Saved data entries
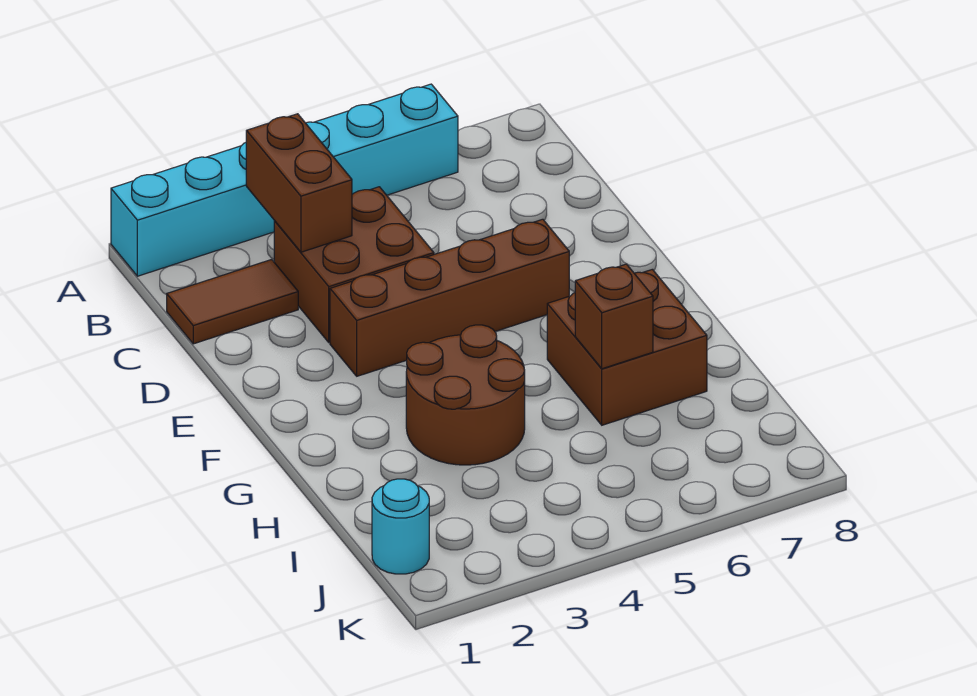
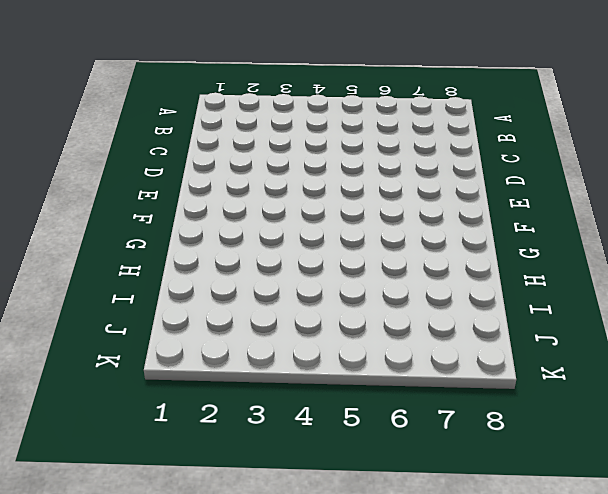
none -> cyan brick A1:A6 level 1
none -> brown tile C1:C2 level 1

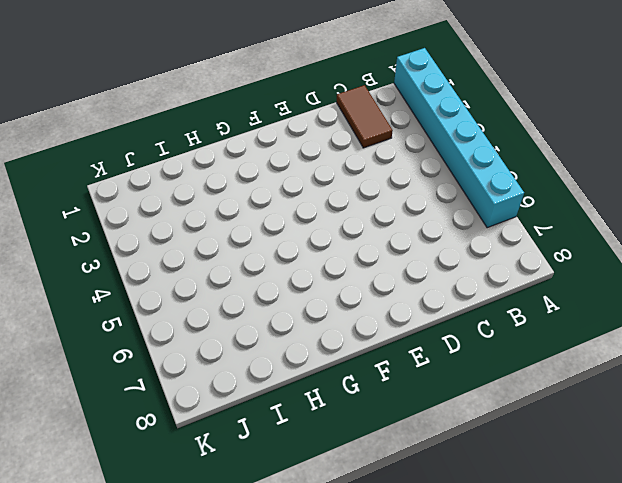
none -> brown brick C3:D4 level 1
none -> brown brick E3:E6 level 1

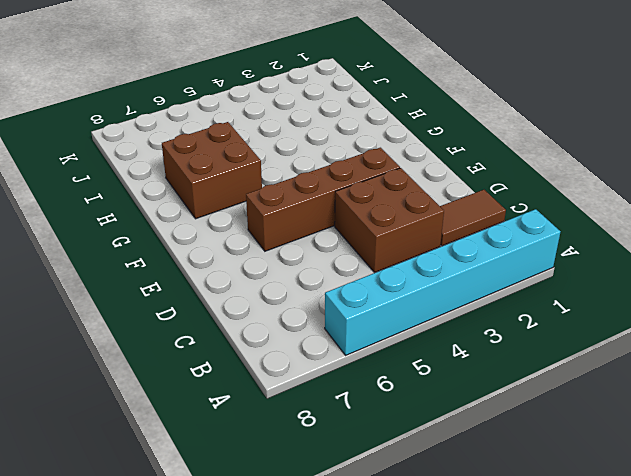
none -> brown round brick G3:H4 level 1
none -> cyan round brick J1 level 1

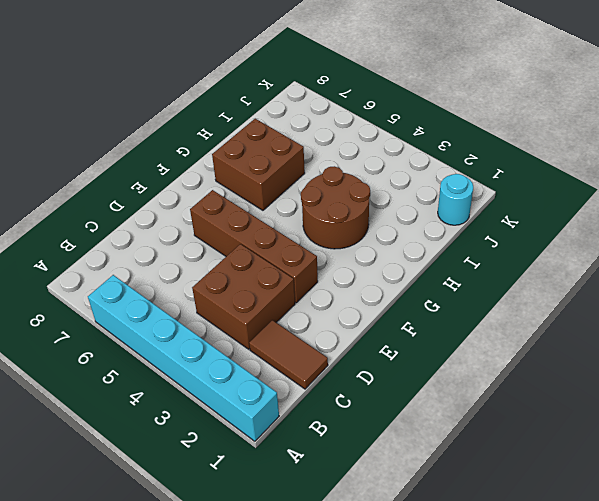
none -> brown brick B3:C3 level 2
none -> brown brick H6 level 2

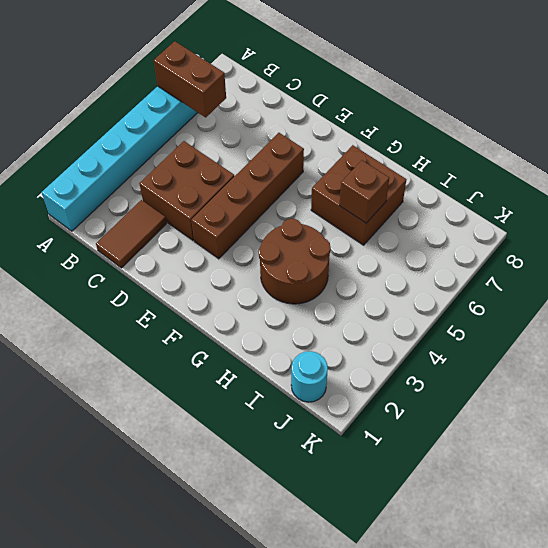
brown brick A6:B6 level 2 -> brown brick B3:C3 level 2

---

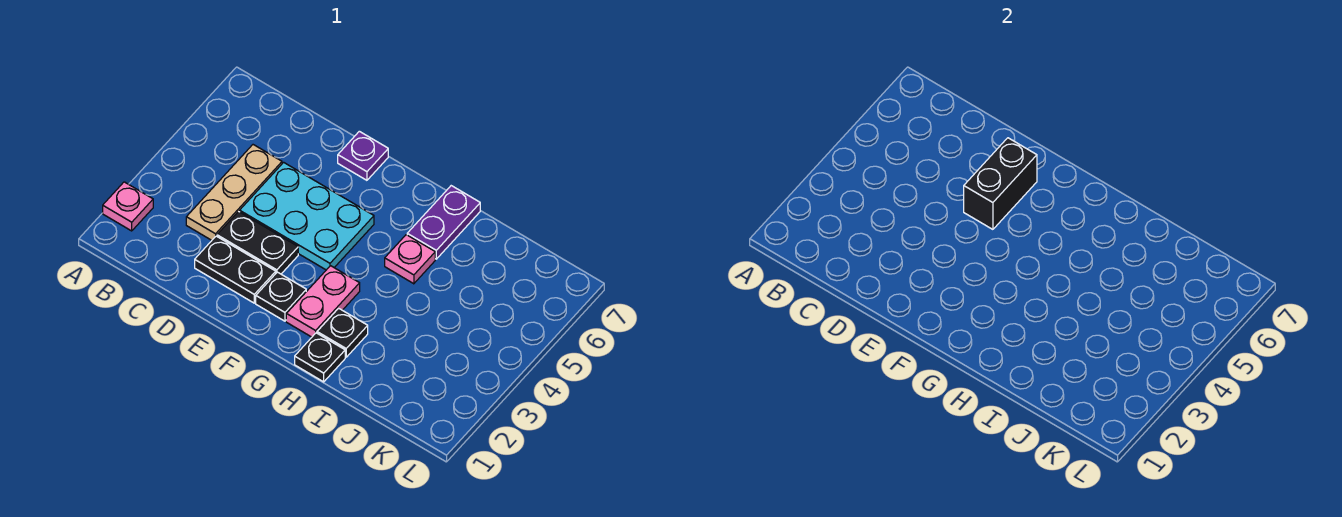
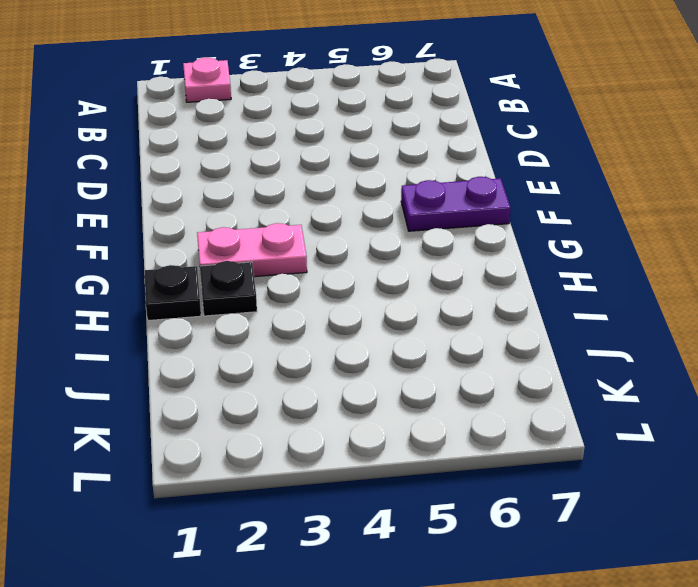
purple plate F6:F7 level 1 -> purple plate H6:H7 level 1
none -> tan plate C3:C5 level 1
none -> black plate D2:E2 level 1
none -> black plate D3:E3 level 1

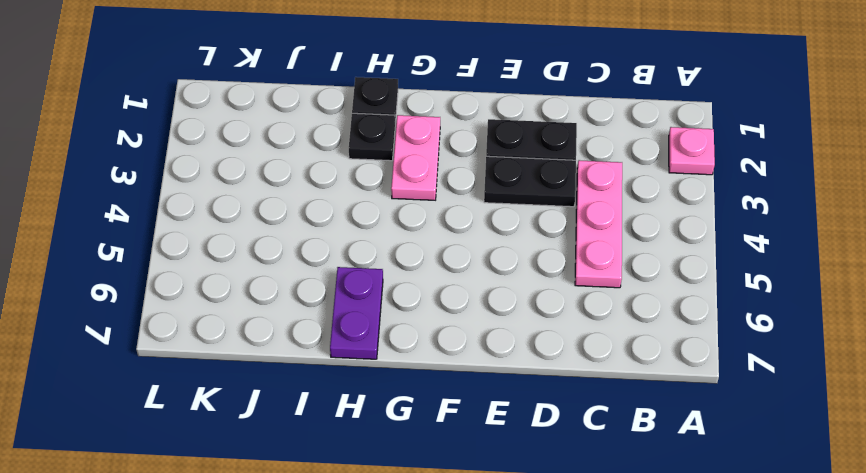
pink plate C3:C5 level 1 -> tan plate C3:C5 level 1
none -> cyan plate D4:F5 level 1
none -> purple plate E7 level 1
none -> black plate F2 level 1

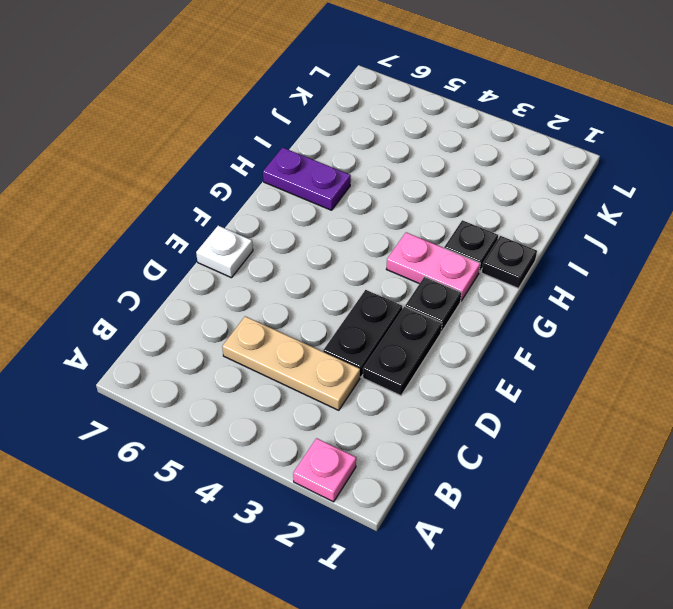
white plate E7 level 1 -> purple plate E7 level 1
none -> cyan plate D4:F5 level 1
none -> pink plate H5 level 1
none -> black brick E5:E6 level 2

Instructions to follow:
For the data above, set down exactly the lines from the line with "none -> tan plate C3:C5 level 1" to the line with "none -> black brick E5:E6 level 2", both included, leaving pictures out.

Answer to this problem:
none -> tan plate C3:C5 level 1
none -> black plate D2:E2 level 1
none -> black plate D3:E3 level 1

pink plate C3:C5 level 1 -> tan plate C3:C5 level 1
none -> cyan plate D4:F5 level 1
none -> purple plate E7 level 1
none -> black plate F2 level 1

white plate E7 level 1 -> purple plate E7 level 1
none -> cyan plate D4:F5 level 1
none -> pink plate H5 level 1
none -> black brick E5:E6 level 2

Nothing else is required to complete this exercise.